→ **Stored items from a collection**:
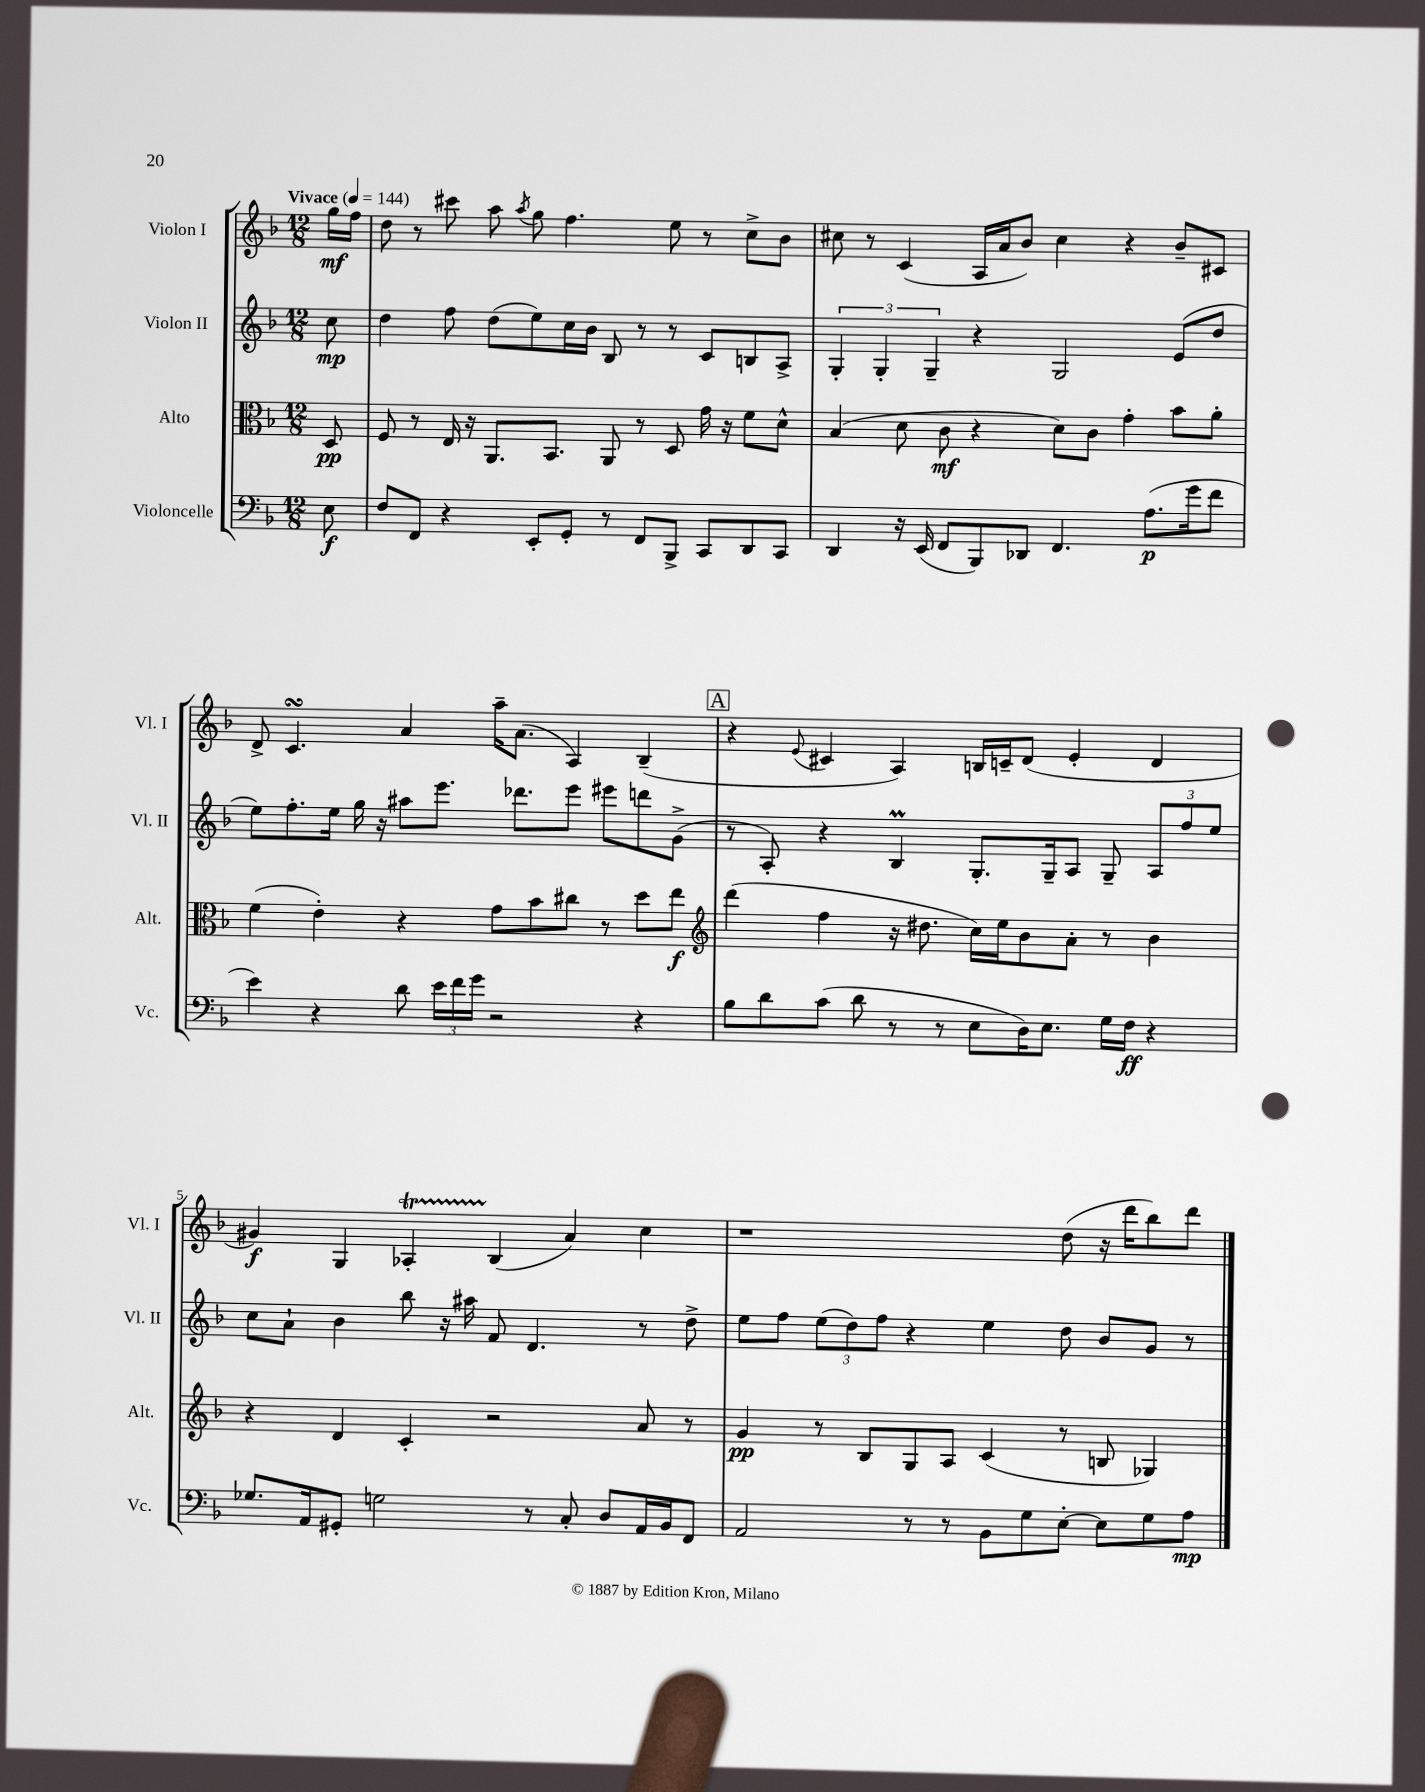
<<
\new StaffGroup <<
\new Staff = "s0" \with { instrumentName = "Violon I" shortInstrumentName = "Vl. I" } {
    \clef treble \key f \major \numericTimeSignature \time 12/8 \partial 8 \tempo "Vivace" 4 = 144
    \autoBeamOff g''16[\mf f''16] |
    d''8 r8 cis'''8 a''8 \acciaccatura { a''8 } g''8 f''4. e''8 r8 c''8[-> bes'8] |
    cis''8 r8 c'4( a16[ a'16 bes'8]) cis''4 r4 bes'8[-- cis'8] |
    d'8-> c'4.\turn a'4 a''16[-- a'8.]( a4) bes4--( |
    \mark \markup { \box "A" } r4 \appoggiatura { e'8 } cis'4 a4) b16[ c'16-- d'8]( e'4-. d'4 |
    gis'4\f) g4 aes4-.\startTrillSpan bes4\stopTrillSpan( a'4) c''4 |
    r1 d''8( r16 d'''16[ bes''8) d'''8] \bar "|." |
}
\new Staff = "s1" \with { instrumentName = "Violon II" shortInstrumentName = "Vl. II" } {
    \clef treble \key f \major \numericTimeSignature \time 12/8 \partial 8
    \autoBeamOff c''8\mp |
    d''4 f''8 d''8[( e''8) c''16 bes'16] bes8 r8 r8 c'8[ b8 a8]-> |
    \tuplet 3/2 { g4-. g4-. g4-- } r4 g2 e'8[( d''8] |
    e''8[) f''8.-. e''16] g''16 r16 ais''8[ e'''8.] des'''8.[ e'''8] eis'''8[ d'''8 g'8]->( |
    \mark \markup { \box "A" } r8 a8-.) r4 bes4\prall g8.[-. g16-- a8] g8-- \tuplet 3/2 { a8[ f''8 e''8] } |
    c''8[ a'8]-! bes'4 bes''8 r16 ais''16 f'8 d'4. r8 d''8-> |
    e''8[ f''8] \tuplet 3/2 { e''8[( d''8) f''8] } r4 e''4 d''8 bes'8[ g'8] r8 \bar "|." |
}
\new Staff = "s2" \with { instrumentName = "Alto" shortInstrumentName = "Alt." } {
    \clef alto \key f \major \numericTimeSignature \time 12/8 \partial 8
    \autoBeamOff d8\pp |
    f8 r8 e16 r16 a,8.[ bes,8.] a,8 r8 d8 g'16 r16 f'8[ d'8]-^ |
    bes4( d'8 c'8\mf r4 d'8[) c'8] g'4-. bes'8[ a'8]-. |
    f'4( e'4-.) r4 g'8[ bes'8 cis''8] r8 d''8[ e''8]\f |
    \mark \markup { \box "A" } \clef treble d'''4( f''4 r16 dis''8. c''16[) e''16 bes'8 a'8]-. r8 bes'4 |
    r4 d'4 c'4-. r2 a'8 r8 |
    g'4\pp r8 bes8[ g8 a8] c'4( r8 b8 ges4) \bar "|." |
}
\new Staff = "s3" \with { instrumentName = "Violoncelle" shortInstrumentName = "Vc." } {
    \clef bass \key f \major \numericTimeSignature \time 12/8 \partial 8
    \autoBeamOff e8\f |
    f8[ f,8] r4 e,8[-. g,8]-. r8 f,8[ bes,,8]-> c,8[ d,8 c,8] |
    d,4 r16 e,16( f,8[ bes,,8) des,8] f,4. a8.[\p( g'16 f'8] |
    e'4) r4 d'8 \tuplet 3/2 { e'16[ f'16 g'16] } r2 r4 |
    \mark \markup { \box "A" } bes8[ d'8 c'8]( d'8 r8 r8 e8[ d16) e8.] g16[ f16]\ff r4 |
    ges8.[ a,16 gis,8]-. g2 r8 c8-. d8[ a,16 bes,16 f,8] |
    a,2 r8 r8 bes,8[ g8 e8]~-. e8[ g8 a8]\mp \bar "|." |
}
>>
>>
\layout { \context { \Score \override BarNumber.break-visibility = ##(#f #t #t) barNumberVisibility = #(every-nth-bar-number-visible 5) } }
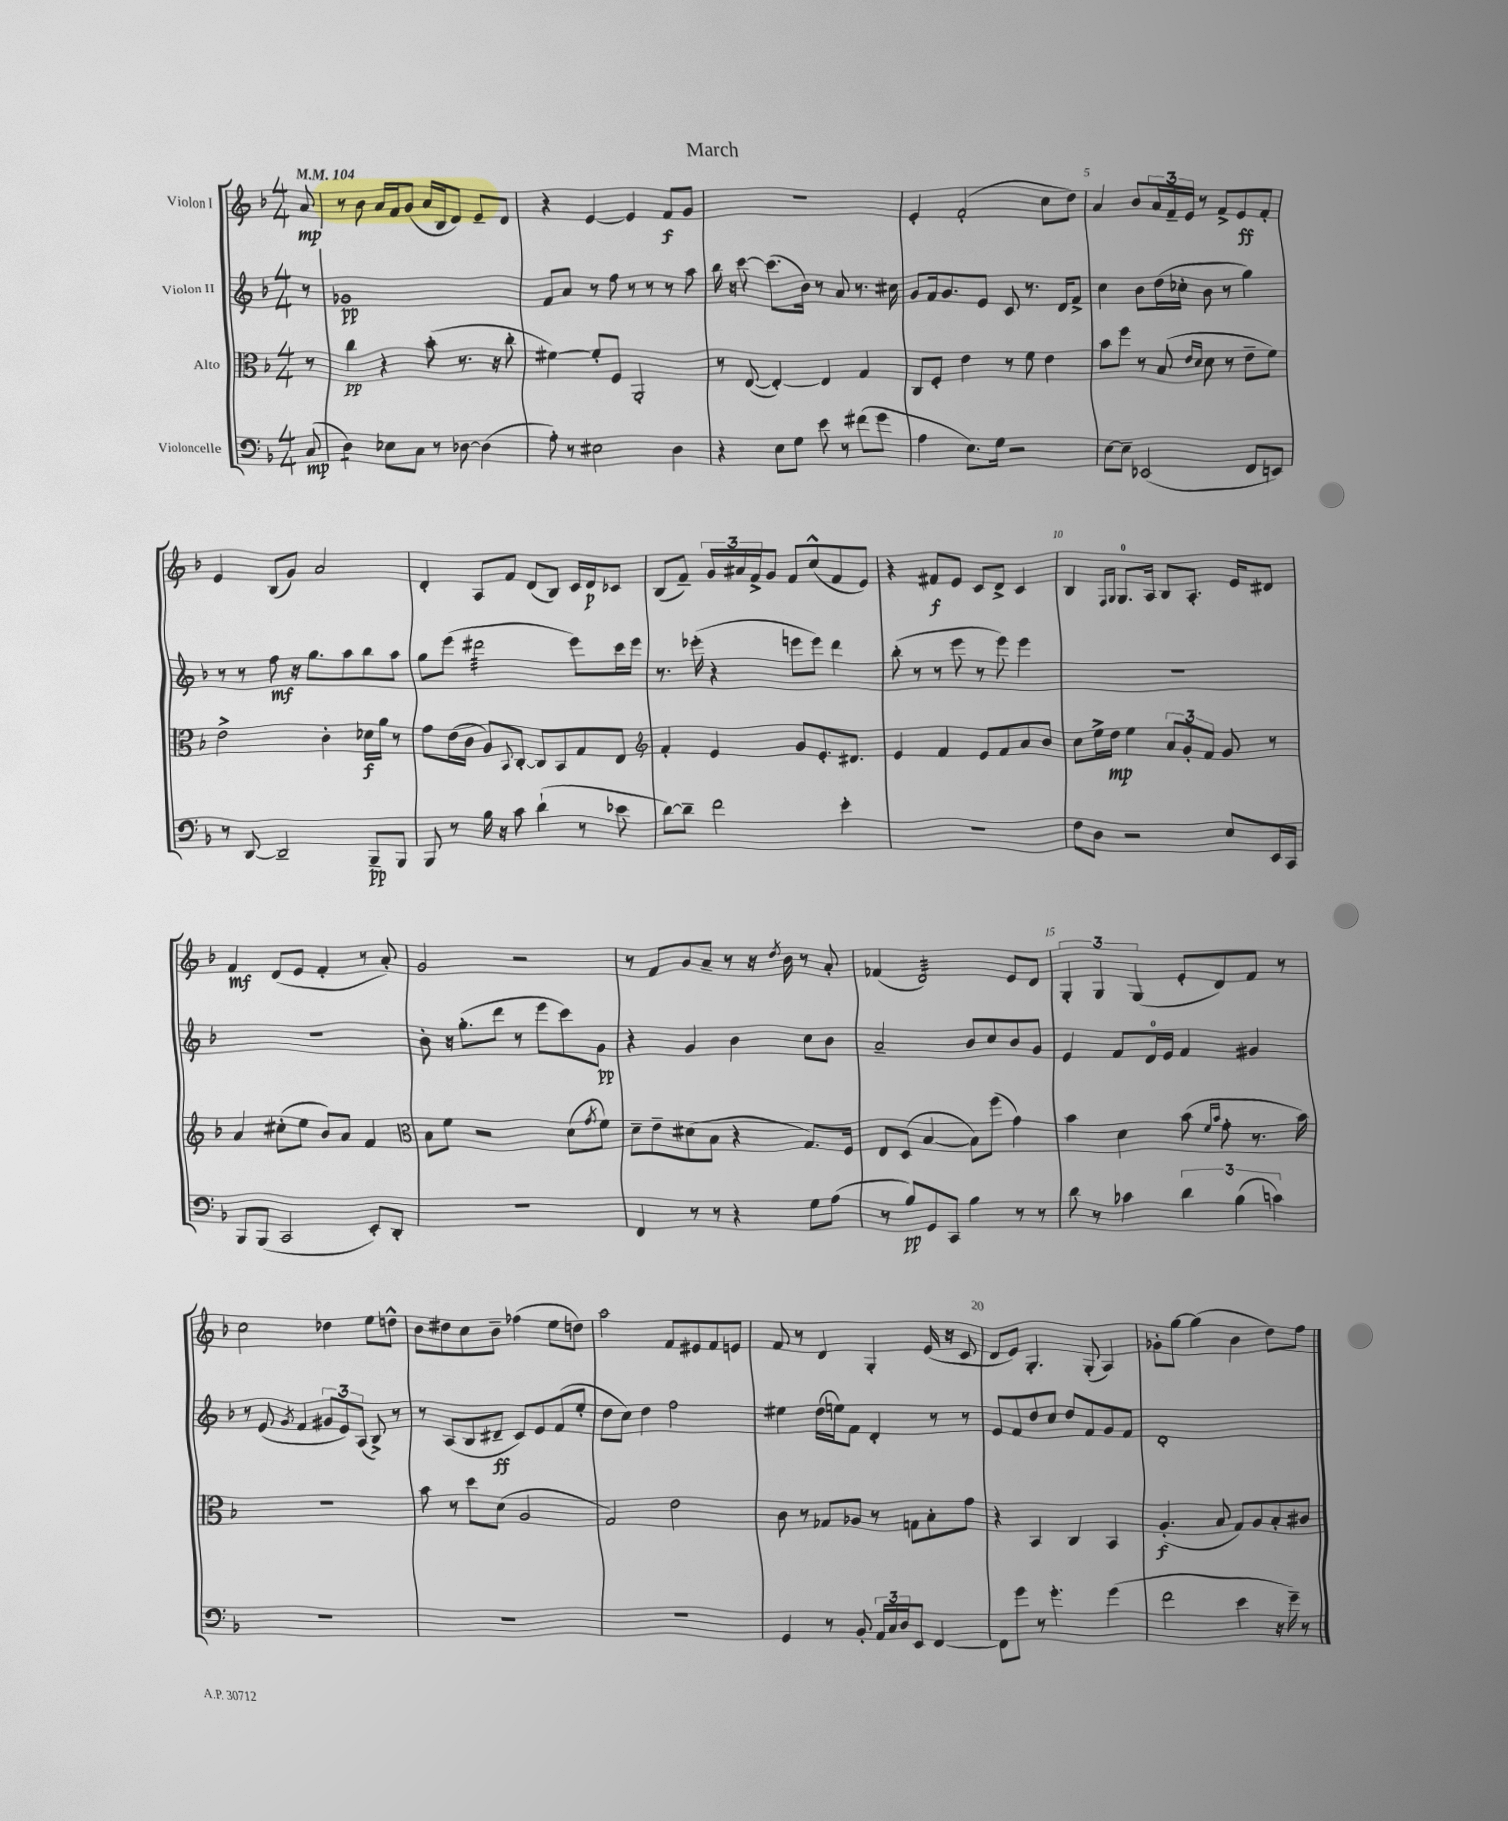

→ **GIVEN INSTRUCTION**:
Copy out the text of all the rows above word for word and symbol for symbol. Leave the pictures out of your answer.

→ **RESPONSE TO THE EXERCISE**:
<<
\new StaffGroup <<
\new Staff = "s0" \with { instrumentName = "Violon I" shortInstrumentName = "Vl. I" } {
    \clef treble \key f \major \numericTimeSignature \time 12/8 \partial 8 \tempo "Vivace" 4 = 144
    \autoBeamOff g''16[\mf f''16] |
    d''8 r8 cis'''8 a''8 \acciaccatura { a''8 } g''8 f''4. e''8 r8 c''8[-> bes'8] |
    cis''8 r8 c'4( a16[ a'16 bes'8]) cis''4 r4 bes'8[-- cis'8] |
    d'8-> c'4.\turn a'4 a''16[-- a'8.]( a4) bes4--( |
    \mark \markup { \box "A" } r4 \appoggiatura { e'8 } cis'4 a4) b16[ c'16-- d'8]( e'4-. d'4 |
    gis'4\f) g4 aes4-.\startTrillSpan bes4\stopTrillSpan( a'4) c''4 |
    r1 d''8( r16 d'''16[ bes''8) d'''8] \bar "|." |
}
\new Staff = "s1" \with { instrumentName = "Violon II" shortInstrumentName = "Vl. II" } {
    \clef treble \key f \major \numericTimeSignature \time 12/8 \partial 8
    \autoBeamOff c''8\mp |
    d''4 f''8 d''8[( e''8) c''16 bes'16] bes8 r8 r8 c'8[ b8 a8]-> |
    \tuplet 3/2 { g4-. g4-. g4-- } r4 g2 e'8[( d''8] |
    e''8[) f''8.-. e''16] g''16 r16 ais''8[ e'''8.] des'''8.[ e'''8] eis'''8[ d'''8 g'8]->( |
    \mark \markup { \box "A" } r8 a8-.) r4 bes4\prall g8.[-. g16-- a8] g8-- \tuplet 3/2 { a8[ f''8 e''8] } |
    c''8[ a'8]-! bes'4 bes''8 r16 ais''16 f'8 d'4. r8 d''8-> |
    e''8[ f''8] \tuplet 3/2 { e''8[( d''8) f''8] } r4 e''4 d''8 bes'8[ g'8] r8 \bar "|." |
}
\new Staff = "s2" \with { instrumentName = "Alto" shortInstrumentName = "Alt." } {
    \clef alto \key f \major \numericTimeSignature \time 12/8 \partial 8
    \autoBeamOff d8\pp |
    f8 r8 e16 r16 a,8.[ bes,8.] a,8 r8 d8 g'16 r16 f'8[ d'8]-^ |
    bes4( d'8 c'8\mf r4 d'8[) c'8] g'4-. bes'8[ a'8]-. |
    f'4( e'4-.) r4 g'8[ bes'8 cis''8] r8 d''8[ e''8]\f |
    \mark \markup { \box "A" } \clef treble d'''4( f''4 r16 dis''8. c''16[) e''16 bes'8 a'8]-. r8 bes'4 |
    r4 d'4 c'4-. r2 a'8 r8 |
    g'4\pp r8 bes8[ g8 a8] c'4( r8 b8 ges4) \bar "|." |
}
\new Staff = "s3" \with { instrumentName = "Violoncelle" shortInstrumentName = "Vc." } {
    \clef bass \key f \major \numericTimeSignature \time 12/8 \partial 8
    \autoBeamOff e8\f |
    f8[ f,8] r4 e,8[-. g,8]-. r8 f,8[ bes,,8]-> c,8[ d,8 c,8] |
    d,4 r16 e,16( f,8[ bes,,8) des,8] f,4. a8.[\p( g'16 f'8] |
    e'4) r4 d'8 \tuplet 3/2 { e'16[ f'16 g'16] } r2 r4 |
    \mark \markup { \box "A" } bes8[ d'8 c'8]( d'8 r8 r8 e8[ d16) e8.] g16[ f16]\ff r4 |
    ges8.[ a,16 gis,8]-. g2 r8 c8-. d8[ a,16 bes,16 f,8] |
    a,2 r8 r8 bes,8[ g8 e8]~-. e8[ g8 a8]\mp \bar "|." |
}
>>
>>
\layout { \context { \Score \override BarNumber.break-visibility = ##(#f #t #t) barNumberVisibility = #(every-nth-bar-number-visible 5) } }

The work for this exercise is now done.